- _What the task asks_:
Scan the data below for lines containing the string "turned" and give only how many there are.

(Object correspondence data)
'''
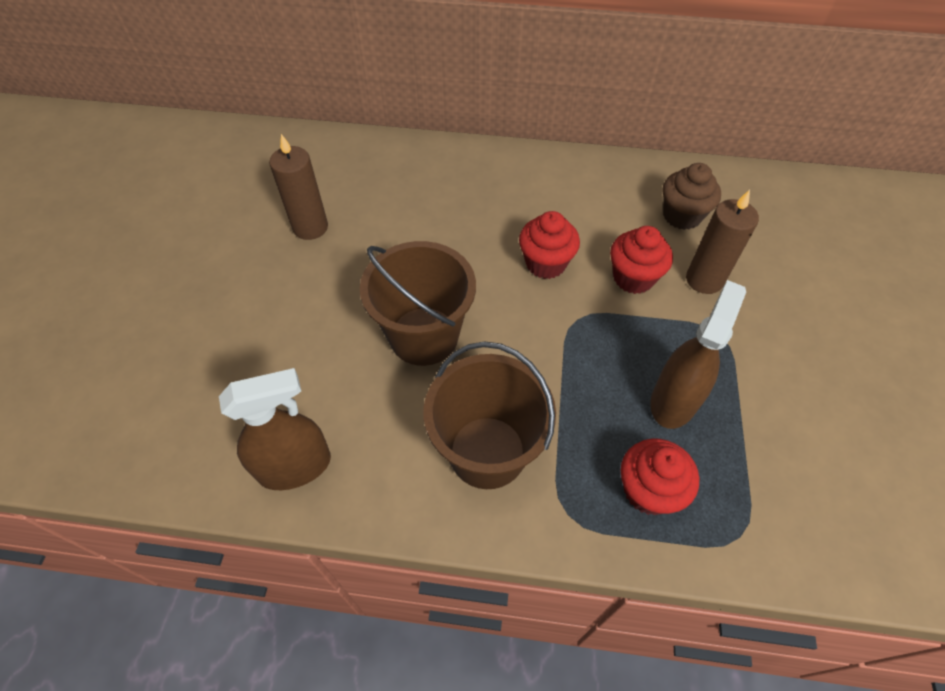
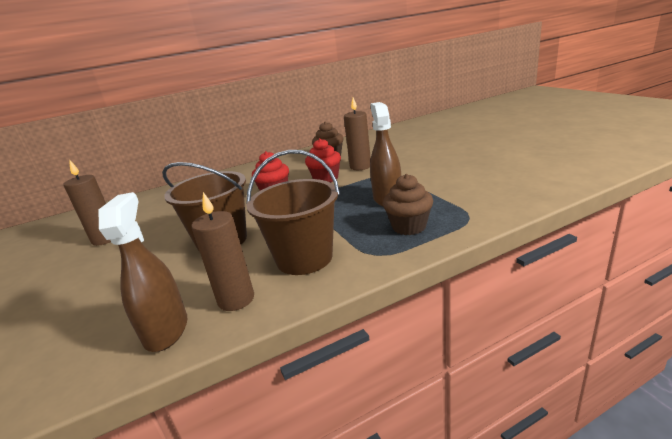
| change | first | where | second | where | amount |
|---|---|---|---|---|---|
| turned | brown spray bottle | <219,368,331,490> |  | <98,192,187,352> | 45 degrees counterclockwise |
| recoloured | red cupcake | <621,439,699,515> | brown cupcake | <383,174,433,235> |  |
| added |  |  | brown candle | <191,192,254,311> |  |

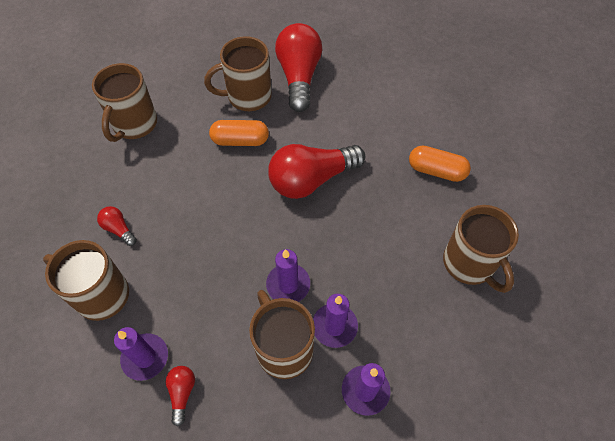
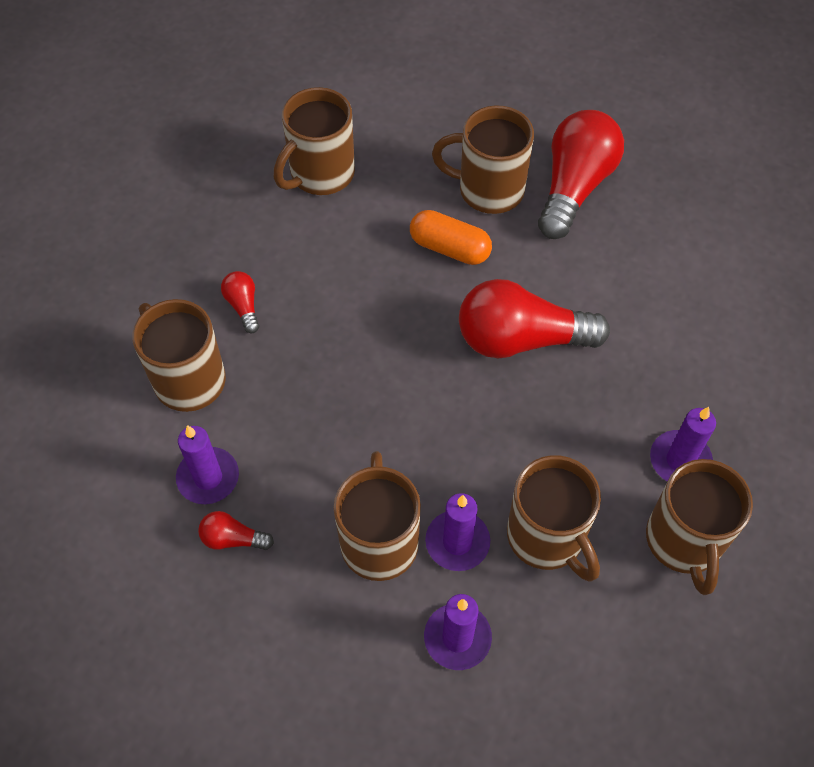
| change | first | where | second | where | amount |
|---|---|---|---|---|---|
| removed | orange capsule | <409,145,471,182> |  |  |  |
| moved | purple candle | <266,249,310,302> |  | <650,407,716,482> |  |
| turned | red light bulb | <166,366,195,427> |  | <198,511,274,550> | 105 degrees counterclockwise |
| added |  |  | brown mug | <507,455,601,582> |  |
'''
- _Expected answer_:
2